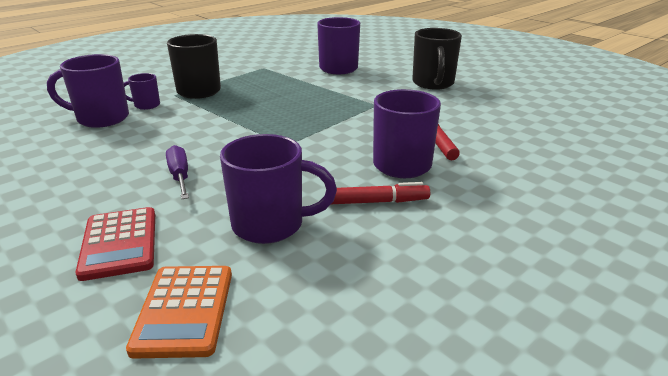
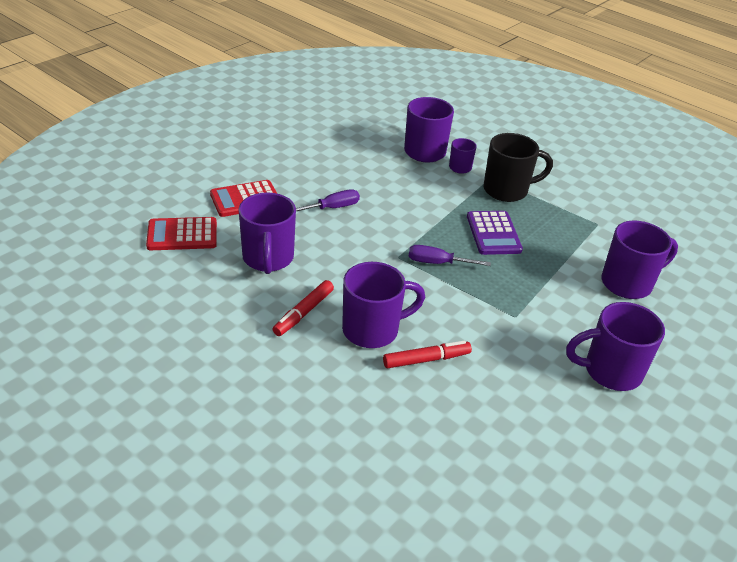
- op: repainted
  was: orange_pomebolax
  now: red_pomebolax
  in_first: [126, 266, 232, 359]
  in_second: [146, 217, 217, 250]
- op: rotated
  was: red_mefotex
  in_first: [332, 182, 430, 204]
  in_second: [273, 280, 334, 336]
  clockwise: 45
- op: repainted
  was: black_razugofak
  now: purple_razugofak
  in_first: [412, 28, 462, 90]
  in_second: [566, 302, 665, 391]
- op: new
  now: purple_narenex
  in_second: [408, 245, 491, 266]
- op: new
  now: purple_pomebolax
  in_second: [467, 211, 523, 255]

(What you need to do)
The copy must match each record exactly, apart from the images, which stay out.

(Answer to this task)
- op: repainted
  was: orange_pomebolax
  now: red_pomebolax
  in_first: [126, 266, 232, 359]
  in_second: [146, 217, 217, 250]
- op: rotated
  was: red_mefotex
  in_first: [332, 182, 430, 204]
  in_second: [273, 280, 334, 336]
  clockwise: 45
- op: repainted
  was: black_razugofak
  now: purple_razugofak
  in_first: [412, 28, 462, 90]
  in_second: [566, 302, 665, 391]
- op: new
  now: purple_narenex
  in_second: [408, 245, 491, 266]
- op: new
  now: purple_pomebolax
  in_second: [467, 211, 523, 255]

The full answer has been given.